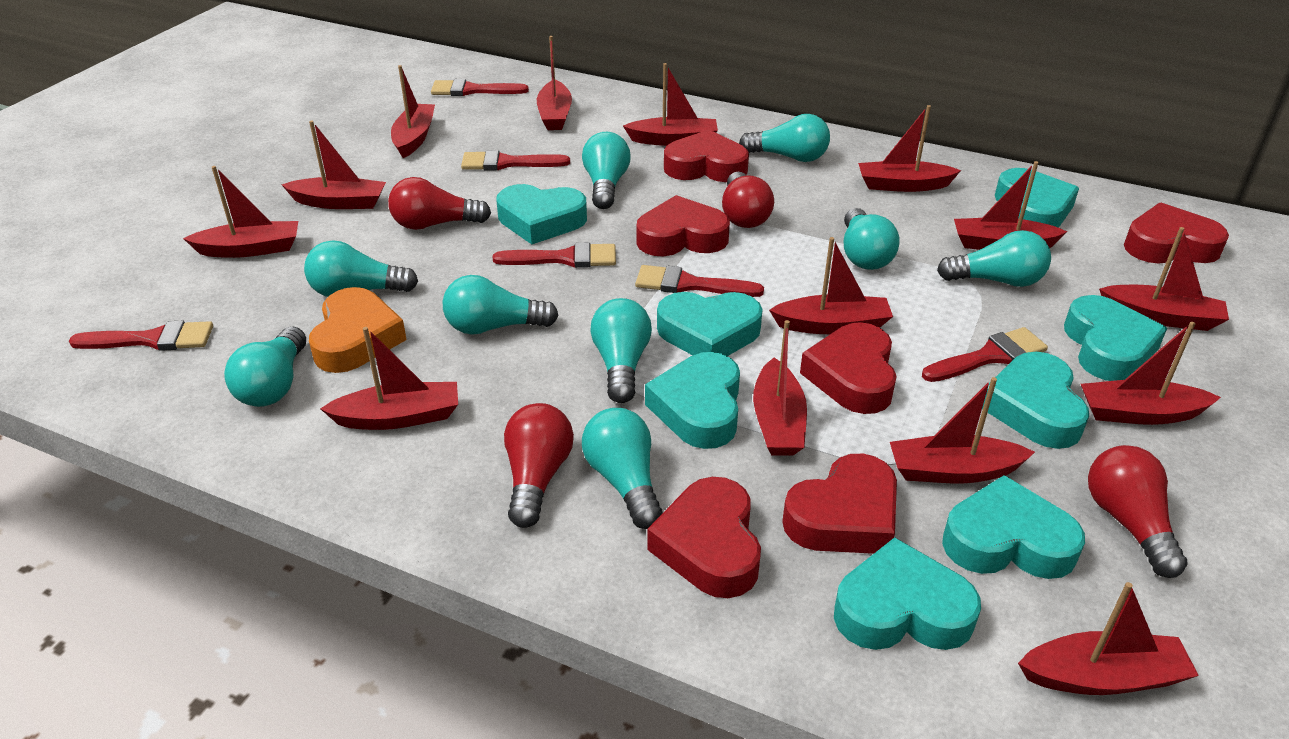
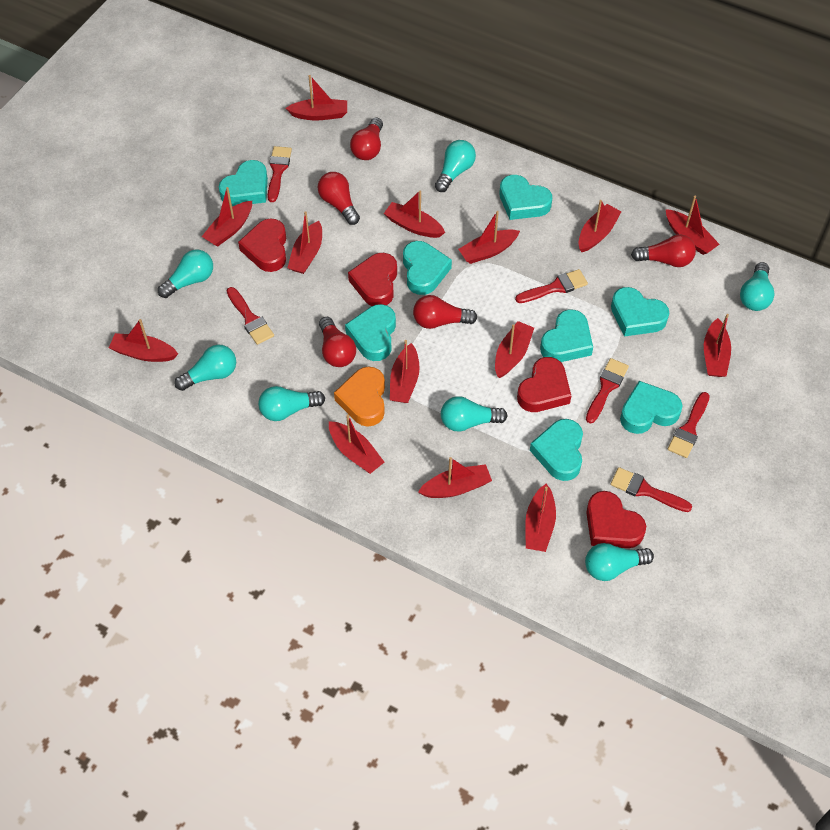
red heart: 6 -> 4
red light bulb: 4 -> 5
turquoise light bulb: 9 -> 7

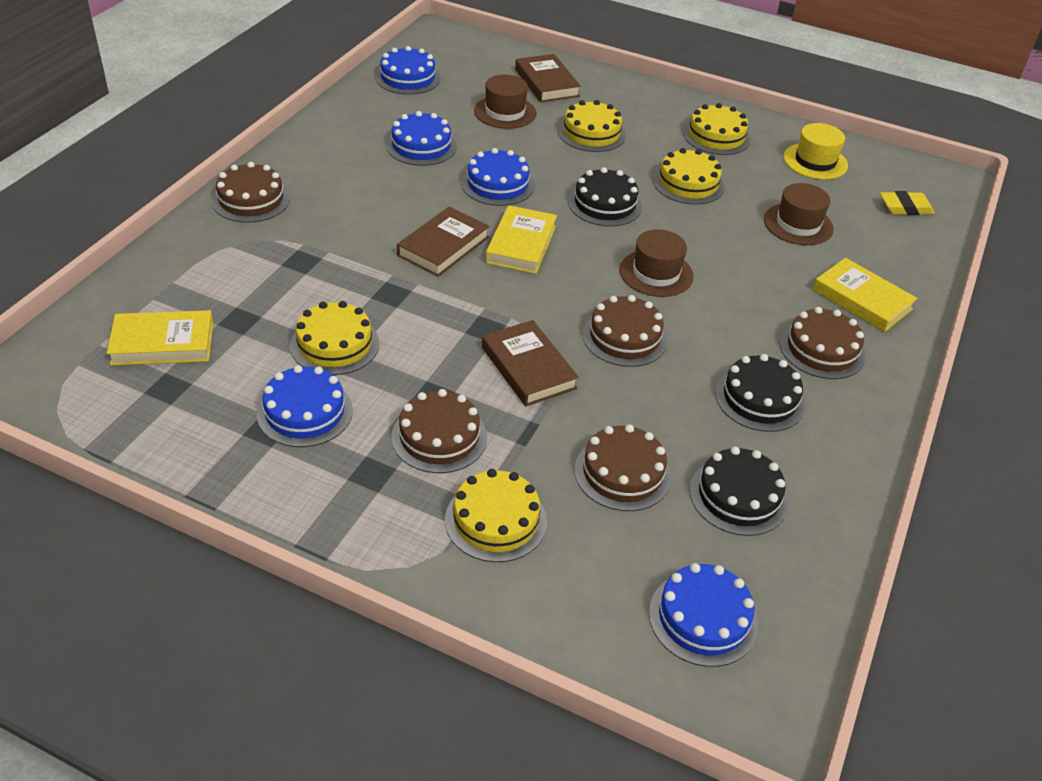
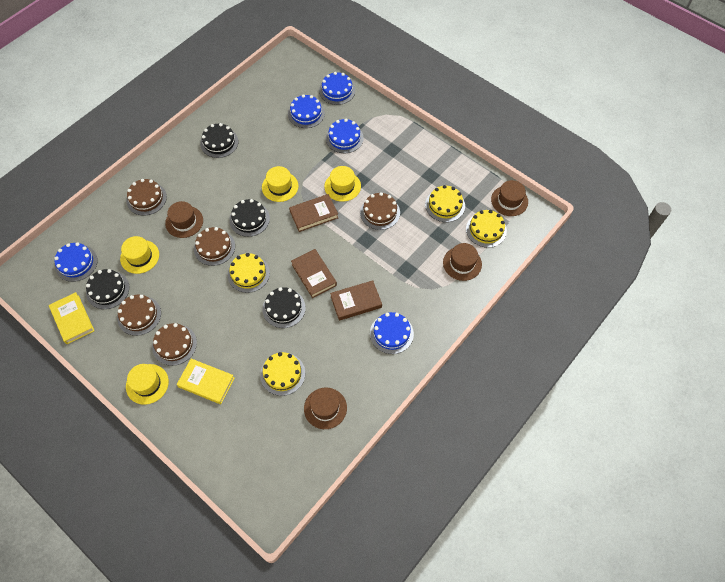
black cake: 3 -> 4
brown hat: 3 -> 4
yellow book: 3 -> 2
yellow cake: 5 -> 4
yellow eraser: 1 -> 0
yellow hat: 1 -> 4

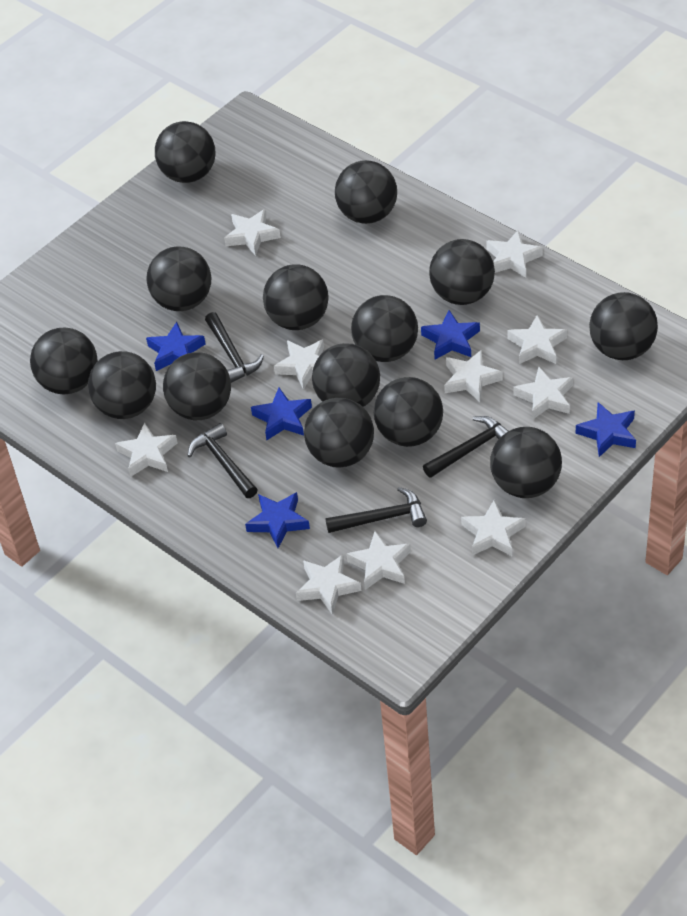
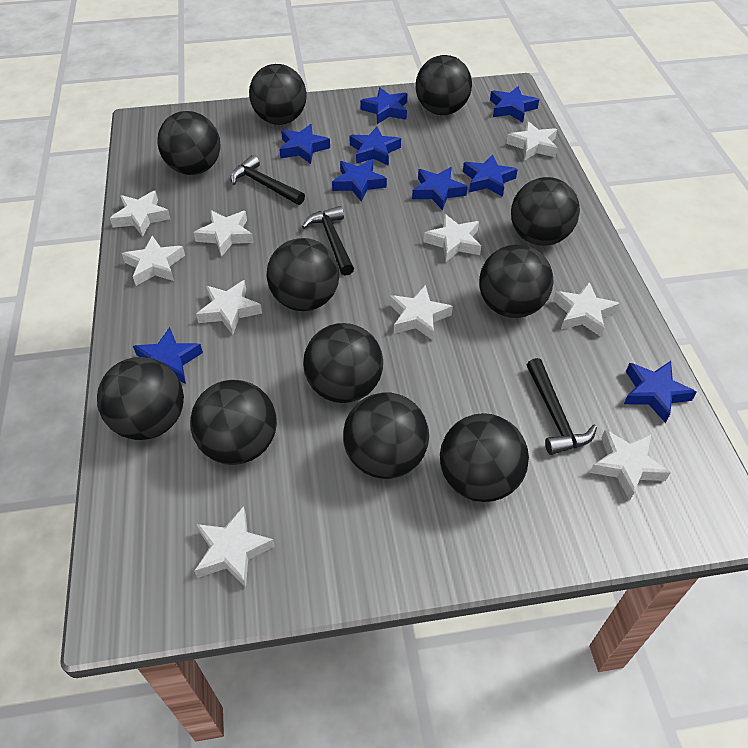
black ball: 14 -> 11
black hammer: 4 -> 3
blue star: 5 -> 9

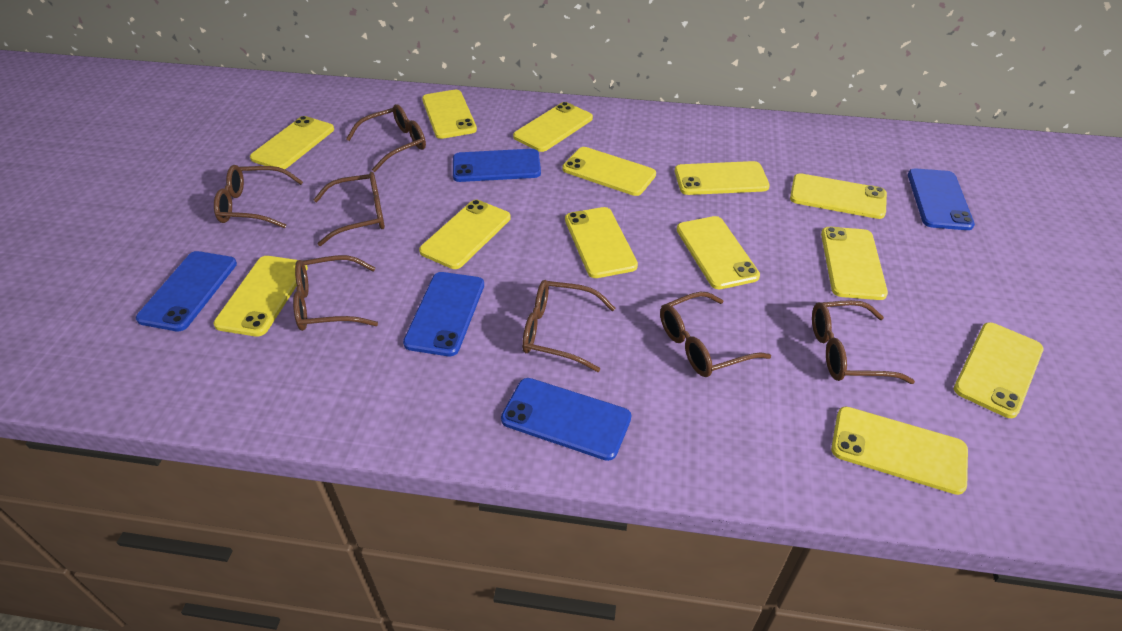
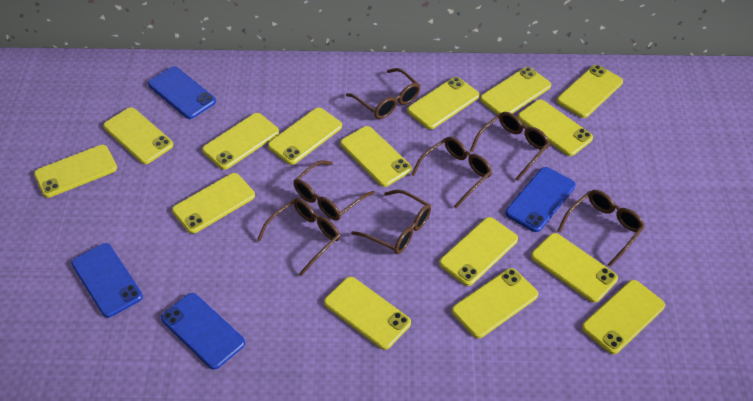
blue phone: 5 -> 4
yellow phone: 13 -> 15

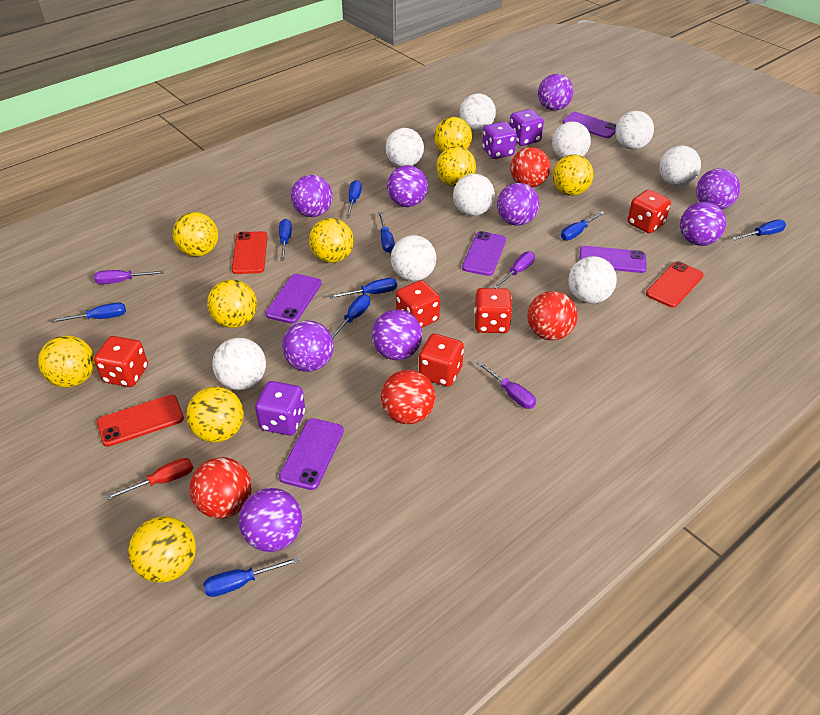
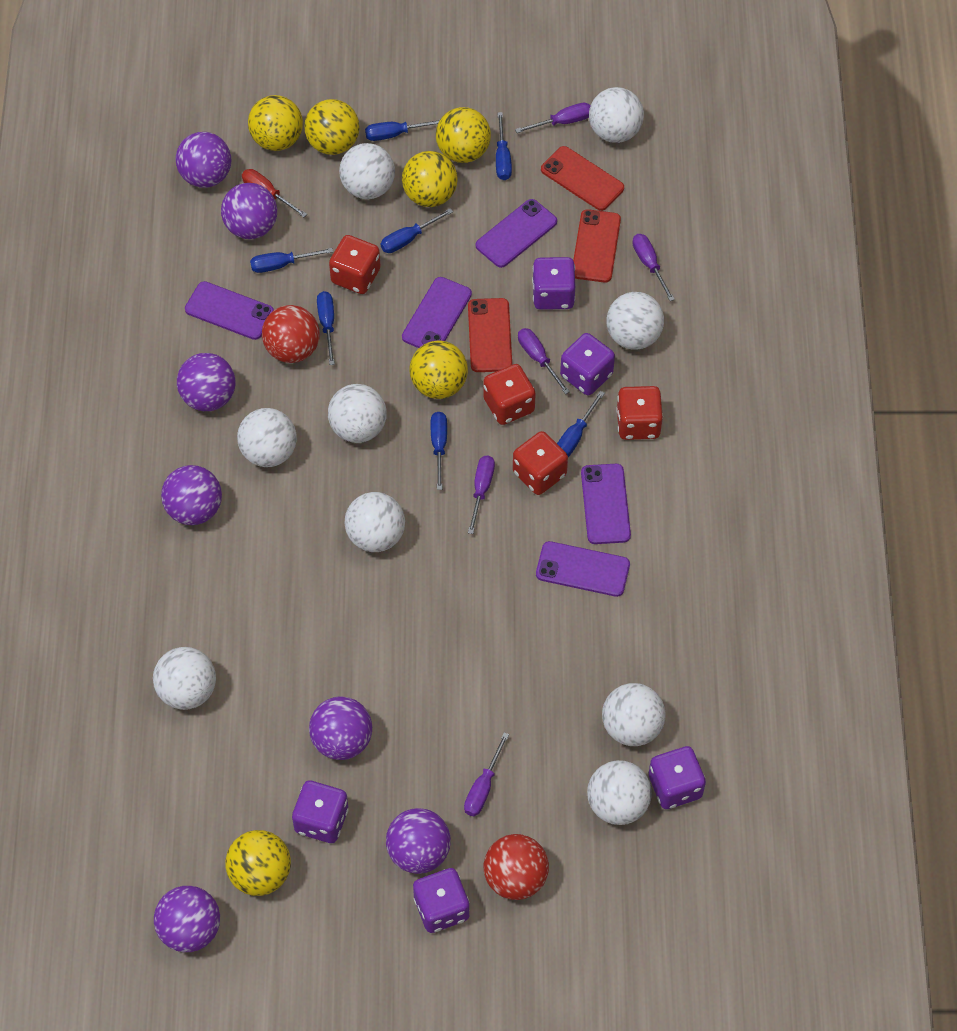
blue screwdriver: 9 -> 7
purple ball: 9 -> 7
purple dice: 3 -> 5
purple screwdriver: 3 -> 5
red ball: 4 -> 2
red dice: 5 -> 4
yellow ball: 9 -> 6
=======
**WHAT THE TASK ASKS:** The response should repeat each record precisely and contain no pictures.

**RESULT OF THIS EXERCISE:**
red heart: 6 -> 4
red light bulb: 4 -> 5
turquoise light bulb: 9 -> 7

black cake: 3 -> 4
brown hat: 3 -> 4
yellow book: 3 -> 2
yellow cake: 5 -> 4
yellow eraser: 1 -> 0
yellow hat: 1 -> 4

black ball: 14 -> 11
black hammer: 4 -> 3
blue star: 5 -> 9

blue phone: 5 -> 4
yellow phone: 13 -> 15

blue screwdriver: 9 -> 7
purple ball: 9 -> 7
purple dice: 3 -> 5
purple screwdriver: 3 -> 5
red ball: 4 -> 2
red dice: 5 -> 4
yellow ball: 9 -> 6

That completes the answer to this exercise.